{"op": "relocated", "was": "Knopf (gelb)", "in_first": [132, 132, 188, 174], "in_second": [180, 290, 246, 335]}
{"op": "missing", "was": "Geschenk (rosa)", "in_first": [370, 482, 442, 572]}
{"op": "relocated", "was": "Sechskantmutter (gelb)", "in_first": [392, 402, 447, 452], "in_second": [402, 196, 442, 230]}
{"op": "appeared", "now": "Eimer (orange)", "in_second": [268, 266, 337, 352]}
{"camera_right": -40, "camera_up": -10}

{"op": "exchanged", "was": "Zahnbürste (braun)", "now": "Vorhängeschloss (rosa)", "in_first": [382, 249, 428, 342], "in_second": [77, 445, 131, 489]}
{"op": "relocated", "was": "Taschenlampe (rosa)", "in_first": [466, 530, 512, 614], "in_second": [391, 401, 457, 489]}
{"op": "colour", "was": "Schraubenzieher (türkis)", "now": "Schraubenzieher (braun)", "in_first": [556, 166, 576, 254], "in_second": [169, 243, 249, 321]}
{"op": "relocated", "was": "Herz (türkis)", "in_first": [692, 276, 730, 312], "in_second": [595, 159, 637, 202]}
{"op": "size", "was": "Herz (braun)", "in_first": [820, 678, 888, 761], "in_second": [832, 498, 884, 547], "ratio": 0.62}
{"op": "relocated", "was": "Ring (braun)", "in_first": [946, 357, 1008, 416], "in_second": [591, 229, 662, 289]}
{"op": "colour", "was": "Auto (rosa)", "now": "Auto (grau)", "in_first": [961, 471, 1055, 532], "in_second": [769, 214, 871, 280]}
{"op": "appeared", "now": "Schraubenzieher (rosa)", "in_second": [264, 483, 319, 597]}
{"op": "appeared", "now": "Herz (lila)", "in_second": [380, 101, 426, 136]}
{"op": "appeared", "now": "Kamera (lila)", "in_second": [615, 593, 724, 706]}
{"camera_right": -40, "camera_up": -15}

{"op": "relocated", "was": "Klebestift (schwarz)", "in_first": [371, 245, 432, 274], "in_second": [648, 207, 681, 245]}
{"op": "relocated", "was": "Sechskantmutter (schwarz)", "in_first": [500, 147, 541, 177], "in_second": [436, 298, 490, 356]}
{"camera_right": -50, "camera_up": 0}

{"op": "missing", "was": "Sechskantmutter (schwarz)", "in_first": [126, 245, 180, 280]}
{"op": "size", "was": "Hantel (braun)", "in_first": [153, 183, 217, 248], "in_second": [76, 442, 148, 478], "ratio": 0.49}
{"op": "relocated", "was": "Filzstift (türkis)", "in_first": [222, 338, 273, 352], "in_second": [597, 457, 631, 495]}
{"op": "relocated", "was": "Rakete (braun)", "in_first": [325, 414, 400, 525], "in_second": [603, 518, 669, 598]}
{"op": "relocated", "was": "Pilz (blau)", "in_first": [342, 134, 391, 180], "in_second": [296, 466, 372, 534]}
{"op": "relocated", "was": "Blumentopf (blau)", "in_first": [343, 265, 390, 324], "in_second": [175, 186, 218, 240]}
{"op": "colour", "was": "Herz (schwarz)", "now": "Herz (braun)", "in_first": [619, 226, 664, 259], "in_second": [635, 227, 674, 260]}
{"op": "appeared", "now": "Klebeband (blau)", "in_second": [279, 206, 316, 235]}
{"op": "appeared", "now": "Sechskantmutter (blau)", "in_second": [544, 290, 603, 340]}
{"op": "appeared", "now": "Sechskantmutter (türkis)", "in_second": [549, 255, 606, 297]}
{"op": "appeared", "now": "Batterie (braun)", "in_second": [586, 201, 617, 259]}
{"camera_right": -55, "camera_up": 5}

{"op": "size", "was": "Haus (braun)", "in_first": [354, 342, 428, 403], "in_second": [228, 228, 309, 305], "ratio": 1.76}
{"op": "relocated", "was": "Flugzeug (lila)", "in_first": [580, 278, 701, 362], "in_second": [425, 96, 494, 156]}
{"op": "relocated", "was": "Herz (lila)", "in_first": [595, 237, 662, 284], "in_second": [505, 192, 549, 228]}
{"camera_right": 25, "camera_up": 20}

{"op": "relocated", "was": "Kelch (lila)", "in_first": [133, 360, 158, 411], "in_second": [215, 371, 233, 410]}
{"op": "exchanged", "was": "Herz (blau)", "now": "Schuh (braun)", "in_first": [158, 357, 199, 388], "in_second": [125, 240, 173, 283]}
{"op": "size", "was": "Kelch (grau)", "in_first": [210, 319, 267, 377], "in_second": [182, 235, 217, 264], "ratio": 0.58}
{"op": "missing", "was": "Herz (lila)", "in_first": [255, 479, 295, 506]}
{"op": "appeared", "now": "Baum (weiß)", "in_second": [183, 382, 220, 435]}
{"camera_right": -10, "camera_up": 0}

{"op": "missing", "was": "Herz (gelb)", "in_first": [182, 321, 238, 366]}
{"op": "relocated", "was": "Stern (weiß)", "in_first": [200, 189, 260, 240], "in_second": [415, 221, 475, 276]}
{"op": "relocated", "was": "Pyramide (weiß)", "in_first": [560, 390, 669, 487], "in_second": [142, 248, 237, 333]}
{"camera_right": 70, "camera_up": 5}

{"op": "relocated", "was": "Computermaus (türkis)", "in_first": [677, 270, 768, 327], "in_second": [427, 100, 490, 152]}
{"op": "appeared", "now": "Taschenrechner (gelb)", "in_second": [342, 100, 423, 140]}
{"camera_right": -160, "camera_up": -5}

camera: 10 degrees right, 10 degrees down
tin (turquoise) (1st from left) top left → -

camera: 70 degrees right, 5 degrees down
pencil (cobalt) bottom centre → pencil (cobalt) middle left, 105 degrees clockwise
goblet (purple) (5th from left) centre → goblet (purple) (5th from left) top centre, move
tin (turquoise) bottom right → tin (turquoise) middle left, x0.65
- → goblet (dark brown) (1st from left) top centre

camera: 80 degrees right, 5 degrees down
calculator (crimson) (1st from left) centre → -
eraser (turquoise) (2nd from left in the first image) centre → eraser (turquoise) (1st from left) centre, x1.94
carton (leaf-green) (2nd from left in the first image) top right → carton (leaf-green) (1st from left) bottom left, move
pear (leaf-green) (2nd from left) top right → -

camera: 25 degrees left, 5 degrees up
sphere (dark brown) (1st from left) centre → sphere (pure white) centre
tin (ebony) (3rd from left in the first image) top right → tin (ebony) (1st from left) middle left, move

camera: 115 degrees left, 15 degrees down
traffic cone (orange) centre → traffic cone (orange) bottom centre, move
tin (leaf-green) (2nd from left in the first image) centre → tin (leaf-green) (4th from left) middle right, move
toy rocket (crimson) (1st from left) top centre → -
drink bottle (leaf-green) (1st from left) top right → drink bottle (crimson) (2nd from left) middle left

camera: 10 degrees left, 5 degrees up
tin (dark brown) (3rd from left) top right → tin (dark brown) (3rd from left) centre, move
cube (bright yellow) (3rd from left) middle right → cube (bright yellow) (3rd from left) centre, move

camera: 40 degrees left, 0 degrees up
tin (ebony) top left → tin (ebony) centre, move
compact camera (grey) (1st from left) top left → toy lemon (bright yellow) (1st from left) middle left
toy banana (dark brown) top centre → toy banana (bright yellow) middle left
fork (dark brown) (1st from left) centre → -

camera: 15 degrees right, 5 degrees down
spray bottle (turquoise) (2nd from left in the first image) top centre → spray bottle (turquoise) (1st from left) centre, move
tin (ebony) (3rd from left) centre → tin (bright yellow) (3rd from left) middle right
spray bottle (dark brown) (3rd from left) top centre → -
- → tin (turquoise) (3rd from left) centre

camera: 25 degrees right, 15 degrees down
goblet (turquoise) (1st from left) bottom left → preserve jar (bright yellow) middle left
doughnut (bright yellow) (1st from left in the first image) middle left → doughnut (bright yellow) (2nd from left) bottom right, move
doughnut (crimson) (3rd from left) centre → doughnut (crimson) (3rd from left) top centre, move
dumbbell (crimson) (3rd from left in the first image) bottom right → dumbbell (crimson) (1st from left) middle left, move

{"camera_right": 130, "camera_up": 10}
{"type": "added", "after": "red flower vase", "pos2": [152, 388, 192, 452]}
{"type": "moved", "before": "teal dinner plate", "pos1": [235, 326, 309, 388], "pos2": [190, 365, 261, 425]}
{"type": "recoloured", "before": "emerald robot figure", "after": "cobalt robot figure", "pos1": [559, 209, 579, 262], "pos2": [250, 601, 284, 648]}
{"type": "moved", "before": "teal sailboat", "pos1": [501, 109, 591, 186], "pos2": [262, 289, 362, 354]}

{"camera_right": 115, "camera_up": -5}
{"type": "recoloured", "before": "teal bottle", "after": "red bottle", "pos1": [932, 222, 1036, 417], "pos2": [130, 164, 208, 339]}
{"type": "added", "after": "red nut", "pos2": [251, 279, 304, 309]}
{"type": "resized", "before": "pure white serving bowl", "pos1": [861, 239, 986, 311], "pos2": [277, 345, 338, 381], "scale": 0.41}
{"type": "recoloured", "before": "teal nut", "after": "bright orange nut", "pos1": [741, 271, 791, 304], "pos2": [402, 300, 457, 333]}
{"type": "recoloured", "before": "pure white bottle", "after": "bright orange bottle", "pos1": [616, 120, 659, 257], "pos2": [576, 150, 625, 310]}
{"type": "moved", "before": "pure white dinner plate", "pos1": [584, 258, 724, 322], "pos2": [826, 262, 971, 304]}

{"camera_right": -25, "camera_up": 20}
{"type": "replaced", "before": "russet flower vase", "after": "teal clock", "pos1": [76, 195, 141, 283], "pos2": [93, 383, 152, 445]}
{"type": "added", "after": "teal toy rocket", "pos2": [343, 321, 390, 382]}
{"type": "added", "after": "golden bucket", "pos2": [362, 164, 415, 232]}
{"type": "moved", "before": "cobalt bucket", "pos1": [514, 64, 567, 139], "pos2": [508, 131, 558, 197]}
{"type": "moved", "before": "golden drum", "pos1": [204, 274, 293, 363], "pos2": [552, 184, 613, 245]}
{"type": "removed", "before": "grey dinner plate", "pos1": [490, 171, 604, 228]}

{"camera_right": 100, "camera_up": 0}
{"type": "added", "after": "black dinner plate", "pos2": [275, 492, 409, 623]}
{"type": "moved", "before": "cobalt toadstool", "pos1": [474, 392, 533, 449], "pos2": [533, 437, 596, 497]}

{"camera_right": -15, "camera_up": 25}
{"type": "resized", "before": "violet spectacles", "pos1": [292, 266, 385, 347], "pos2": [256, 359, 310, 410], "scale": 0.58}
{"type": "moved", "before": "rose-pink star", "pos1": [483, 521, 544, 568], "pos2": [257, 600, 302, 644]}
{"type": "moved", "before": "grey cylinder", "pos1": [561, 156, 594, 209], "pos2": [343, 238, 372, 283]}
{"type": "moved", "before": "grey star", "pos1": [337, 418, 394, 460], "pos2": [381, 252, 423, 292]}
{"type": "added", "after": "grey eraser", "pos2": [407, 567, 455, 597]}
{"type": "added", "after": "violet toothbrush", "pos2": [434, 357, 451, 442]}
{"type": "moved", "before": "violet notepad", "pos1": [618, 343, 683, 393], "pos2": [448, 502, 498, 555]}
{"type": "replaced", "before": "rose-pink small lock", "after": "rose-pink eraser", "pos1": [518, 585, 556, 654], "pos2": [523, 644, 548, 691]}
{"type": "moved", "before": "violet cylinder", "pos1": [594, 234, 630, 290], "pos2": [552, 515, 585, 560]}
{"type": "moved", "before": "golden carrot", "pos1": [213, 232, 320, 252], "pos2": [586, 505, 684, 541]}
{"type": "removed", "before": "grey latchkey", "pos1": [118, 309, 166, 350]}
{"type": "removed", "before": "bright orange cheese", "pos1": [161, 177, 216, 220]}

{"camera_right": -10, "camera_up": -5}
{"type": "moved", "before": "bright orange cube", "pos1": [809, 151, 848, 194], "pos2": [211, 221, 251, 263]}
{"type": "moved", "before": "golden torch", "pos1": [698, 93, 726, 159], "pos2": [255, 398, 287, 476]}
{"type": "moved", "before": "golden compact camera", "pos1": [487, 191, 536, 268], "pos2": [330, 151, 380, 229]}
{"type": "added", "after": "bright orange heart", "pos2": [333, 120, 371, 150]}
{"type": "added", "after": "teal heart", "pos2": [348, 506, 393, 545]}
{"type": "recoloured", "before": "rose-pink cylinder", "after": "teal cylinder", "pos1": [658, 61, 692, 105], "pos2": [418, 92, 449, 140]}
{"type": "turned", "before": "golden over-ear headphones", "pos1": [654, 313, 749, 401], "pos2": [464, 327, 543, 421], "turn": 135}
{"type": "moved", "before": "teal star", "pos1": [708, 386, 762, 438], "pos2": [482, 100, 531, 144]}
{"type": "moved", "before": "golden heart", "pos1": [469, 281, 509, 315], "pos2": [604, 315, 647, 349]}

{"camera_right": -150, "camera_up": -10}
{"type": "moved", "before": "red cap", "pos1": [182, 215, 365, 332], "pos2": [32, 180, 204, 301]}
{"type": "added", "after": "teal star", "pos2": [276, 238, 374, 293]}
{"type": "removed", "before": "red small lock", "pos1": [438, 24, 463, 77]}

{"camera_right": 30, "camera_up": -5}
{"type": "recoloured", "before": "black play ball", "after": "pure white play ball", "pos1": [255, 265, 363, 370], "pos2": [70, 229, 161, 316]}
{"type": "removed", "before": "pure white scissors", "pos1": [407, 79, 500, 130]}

:::::

§ Task to carry out: Quote the data above from the line containing "sphere (dark brown)" to the line containing "traffic cone (orange) centre", inclusive, and stop.

§ Problem solution:
sphere (dark brown) (1st from left) centre → sphere (pure white) centre
tin (ebony) (3rd from left in the first image) top right → tin (ebony) (1st from left) middle left, move

camera: 115 degrees left, 15 degrees down
traffic cone (orange) centre → traffic cone (orange) bottom centre, move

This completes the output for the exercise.